_DATA FOR THE TASK_
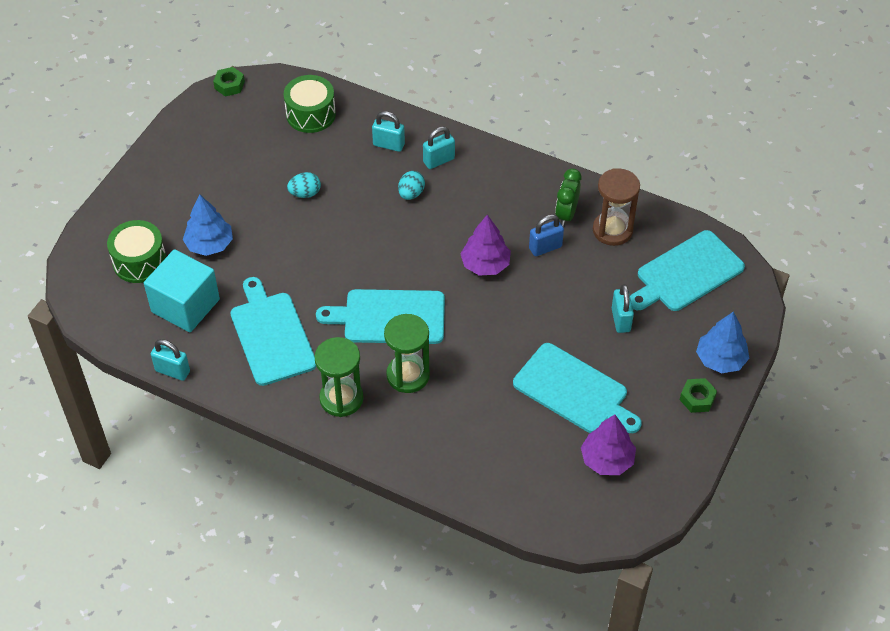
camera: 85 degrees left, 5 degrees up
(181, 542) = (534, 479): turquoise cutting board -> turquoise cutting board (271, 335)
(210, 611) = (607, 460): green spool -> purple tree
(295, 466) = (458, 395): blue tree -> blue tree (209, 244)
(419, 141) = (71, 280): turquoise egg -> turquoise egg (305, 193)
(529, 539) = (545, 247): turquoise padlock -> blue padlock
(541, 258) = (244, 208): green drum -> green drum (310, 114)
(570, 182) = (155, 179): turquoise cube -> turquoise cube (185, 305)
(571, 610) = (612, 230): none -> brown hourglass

_DIRECTIONS_
Your answer should consist of each line above in which "tree" appears.

_WRITTEN ANSWER_
(210, 611) = (607, 460): green spool -> purple tree
(295, 466) = (458, 395): blue tree -> blue tree (209, 244)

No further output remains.